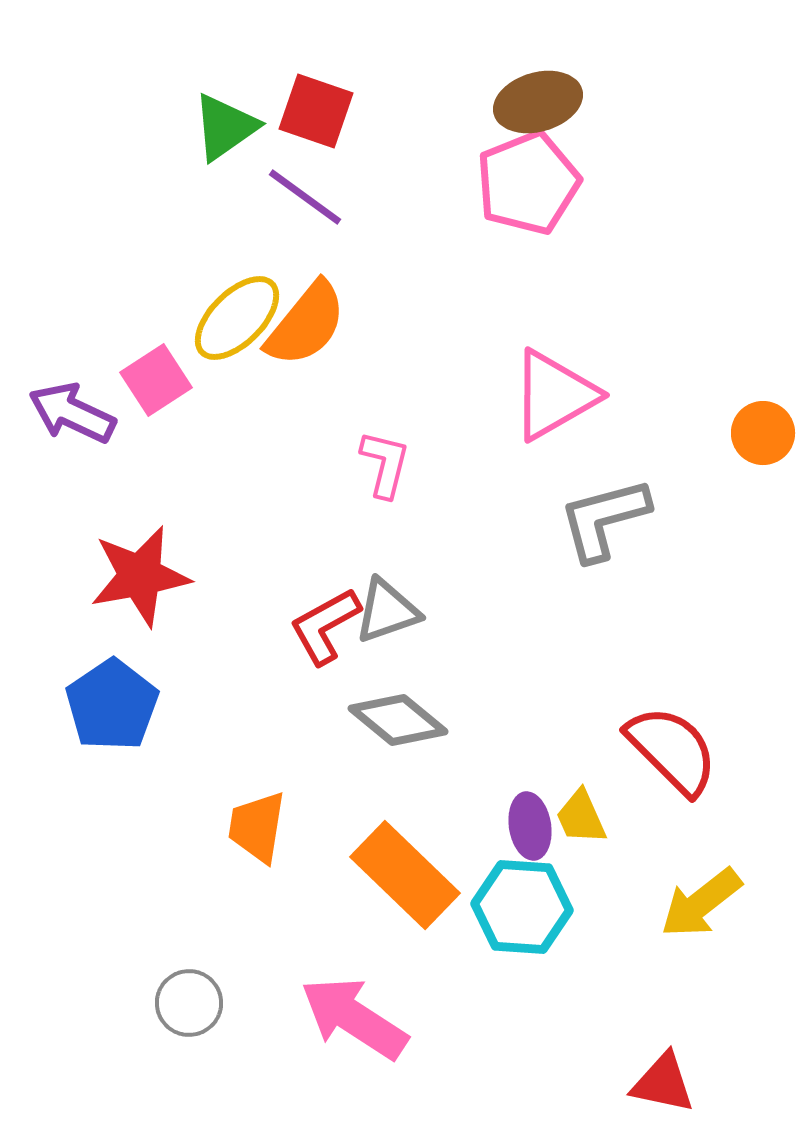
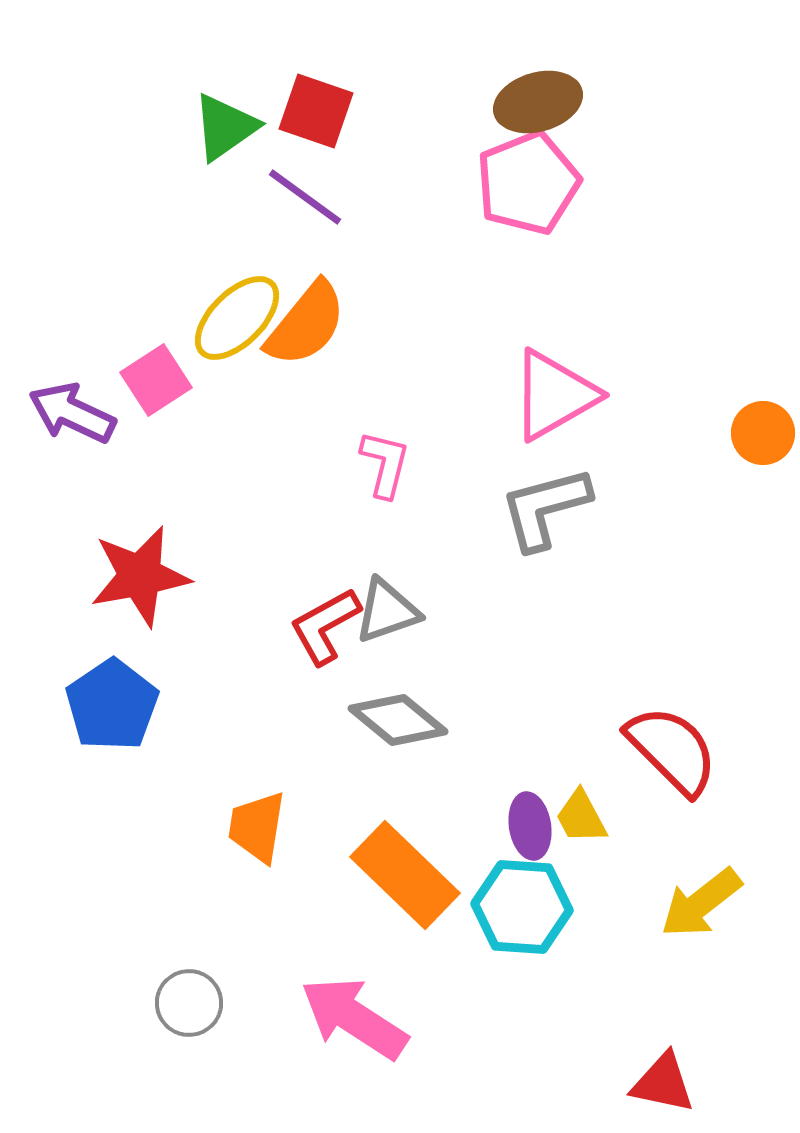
gray L-shape: moved 59 px left, 11 px up
yellow trapezoid: rotated 4 degrees counterclockwise
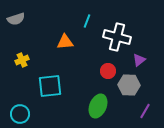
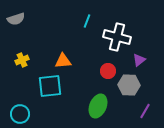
orange triangle: moved 2 px left, 19 px down
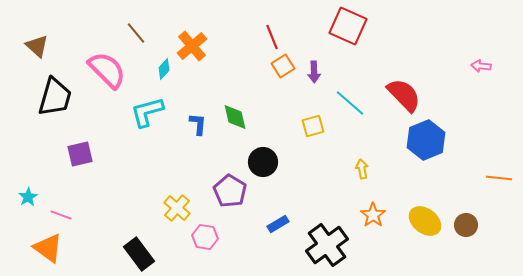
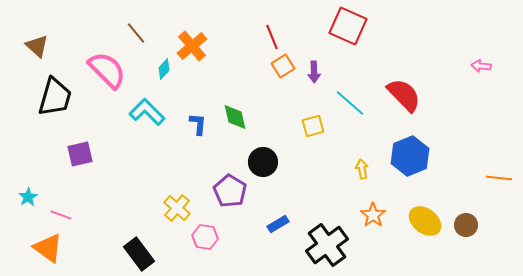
cyan L-shape: rotated 60 degrees clockwise
blue hexagon: moved 16 px left, 16 px down
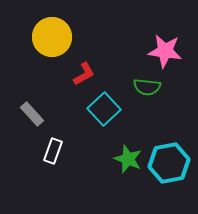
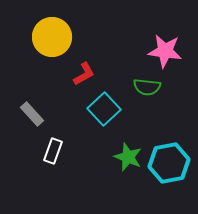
green star: moved 2 px up
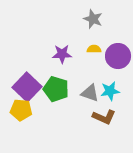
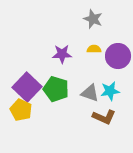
yellow pentagon: rotated 20 degrees clockwise
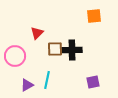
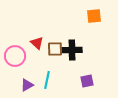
red triangle: moved 10 px down; rotated 32 degrees counterclockwise
purple square: moved 6 px left, 1 px up
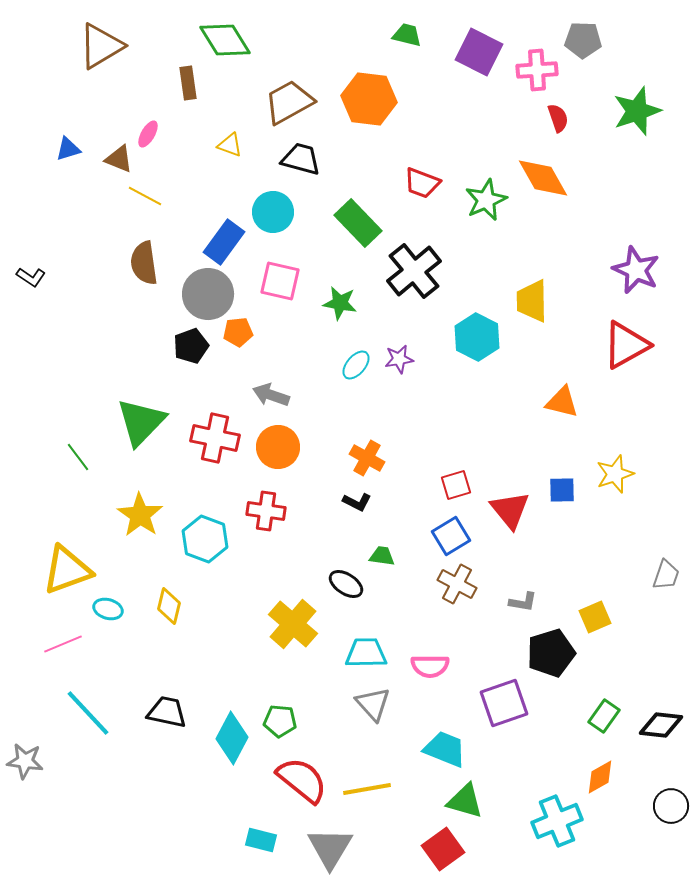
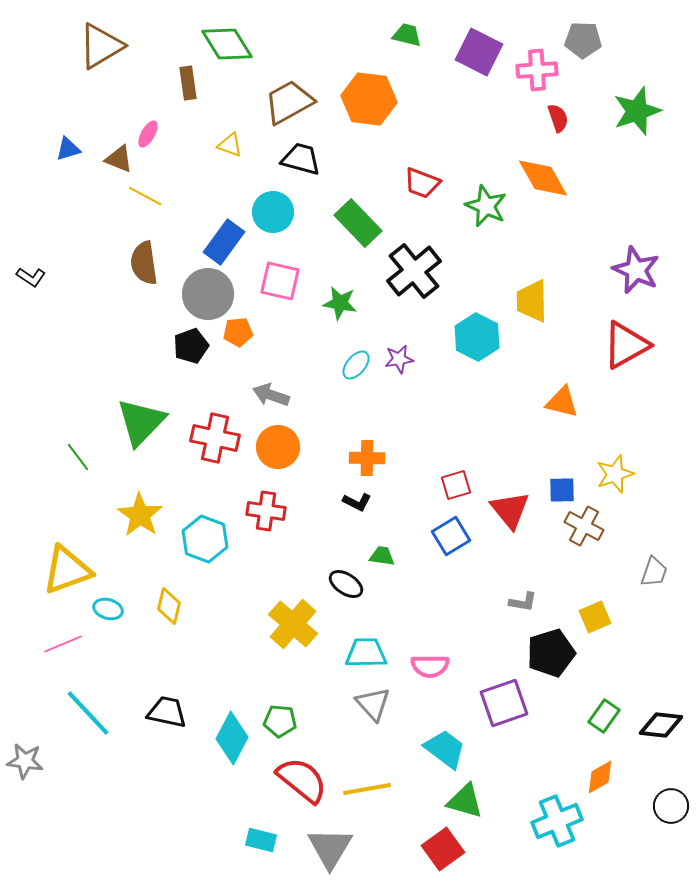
green diamond at (225, 40): moved 2 px right, 4 px down
green star at (486, 200): moved 6 px down; rotated 24 degrees counterclockwise
orange cross at (367, 458): rotated 28 degrees counterclockwise
gray trapezoid at (666, 575): moved 12 px left, 3 px up
brown cross at (457, 584): moved 127 px right, 58 px up
cyan trapezoid at (445, 749): rotated 15 degrees clockwise
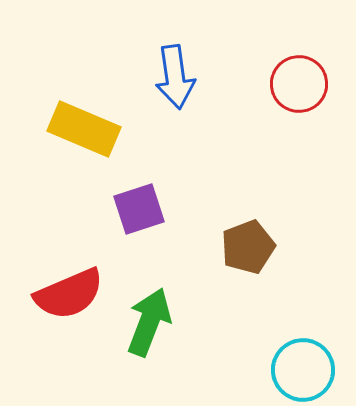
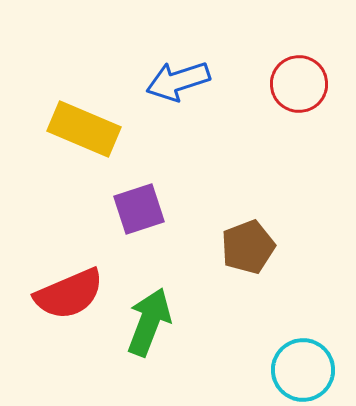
blue arrow: moved 3 px right, 4 px down; rotated 80 degrees clockwise
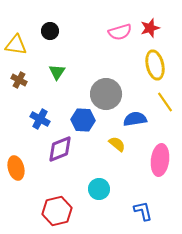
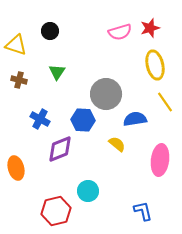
yellow triangle: rotated 10 degrees clockwise
brown cross: rotated 14 degrees counterclockwise
cyan circle: moved 11 px left, 2 px down
red hexagon: moved 1 px left
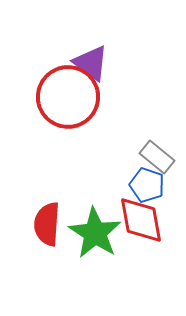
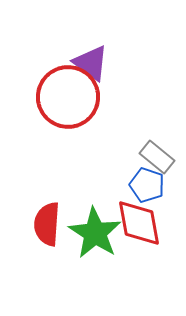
red diamond: moved 2 px left, 3 px down
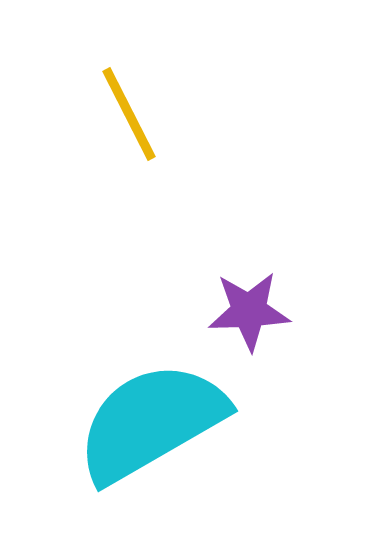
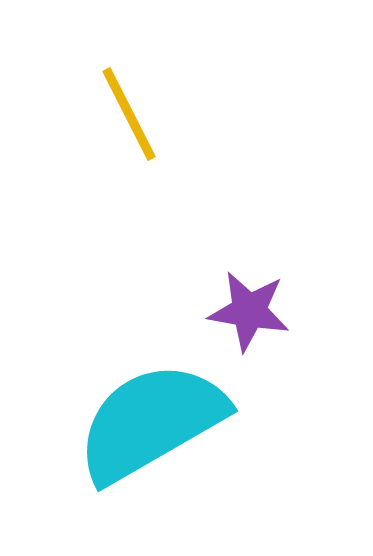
purple star: rotated 12 degrees clockwise
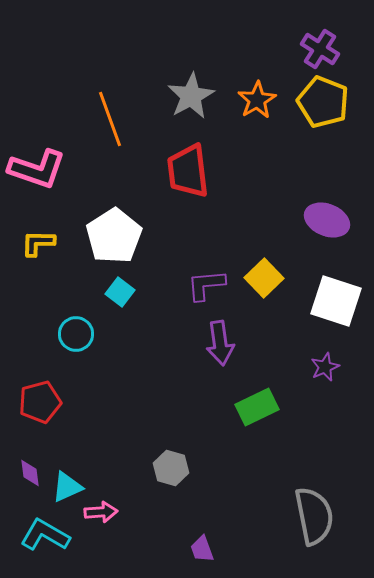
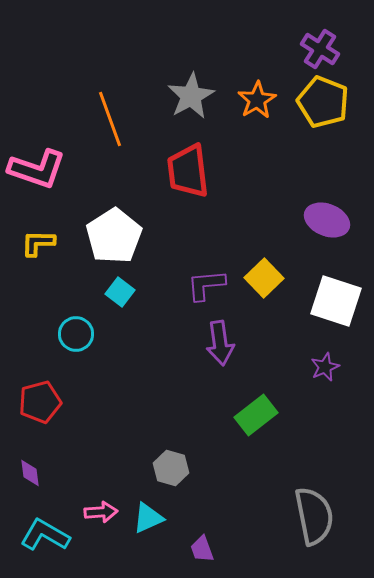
green rectangle: moved 1 px left, 8 px down; rotated 12 degrees counterclockwise
cyan triangle: moved 81 px right, 31 px down
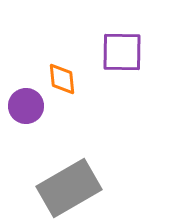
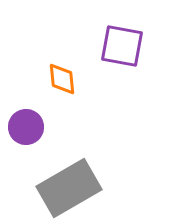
purple square: moved 6 px up; rotated 9 degrees clockwise
purple circle: moved 21 px down
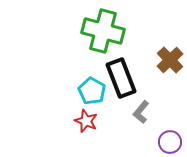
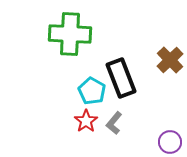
green cross: moved 33 px left, 3 px down; rotated 12 degrees counterclockwise
gray L-shape: moved 27 px left, 11 px down
red star: rotated 15 degrees clockwise
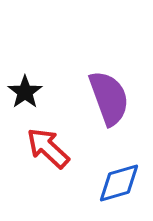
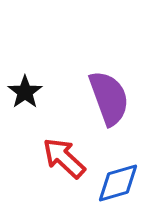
red arrow: moved 16 px right, 10 px down
blue diamond: moved 1 px left
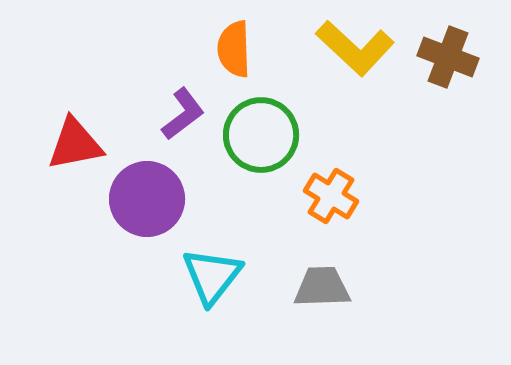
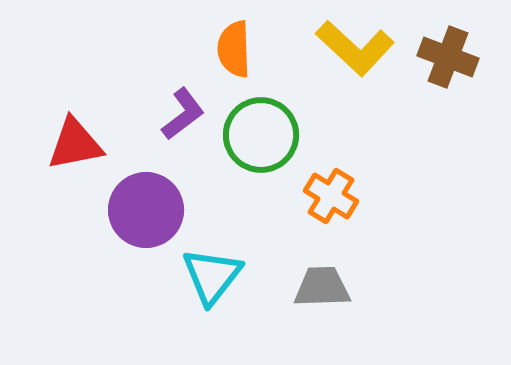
purple circle: moved 1 px left, 11 px down
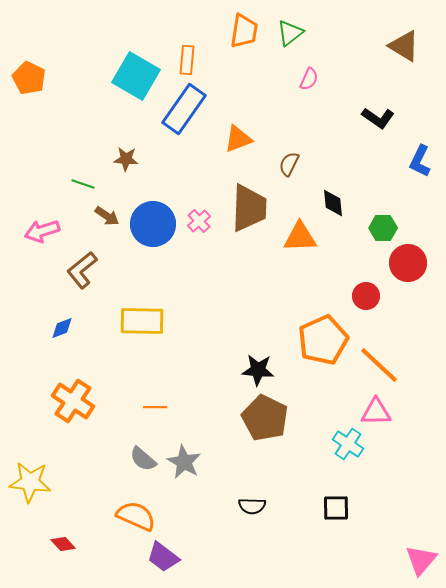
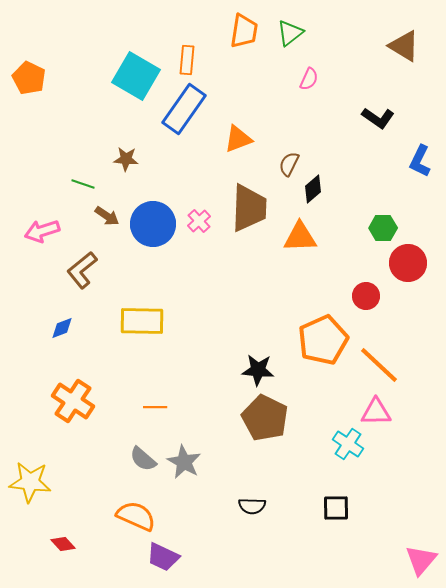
black diamond at (333, 203): moved 20 px left, 14 px up; rotated 56 degrees clockwise
purple trapezoid at (163, 557): rotated 12 degrees counterclockwise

========================

• _EXERCISE DIRECTIONS_
When you reach the line that contains "red arrow: moved 16 px right, 10 px down", start reproducing, and continue word for word to the end of the records; skip all pictures.

• _RESPONSE TO THIS EXERCISE_
red arrow: moved 16 px right, 10 px down
blue diamond: moved 1 px left
purple circle: moved 1 px left, 11 px down
black diamond at (333, 203): moved 20 px left, 14 px up; rotated 56 degrees clockwise
purple trapezoid at (163, 557): rotated 12 degrees counterclockwise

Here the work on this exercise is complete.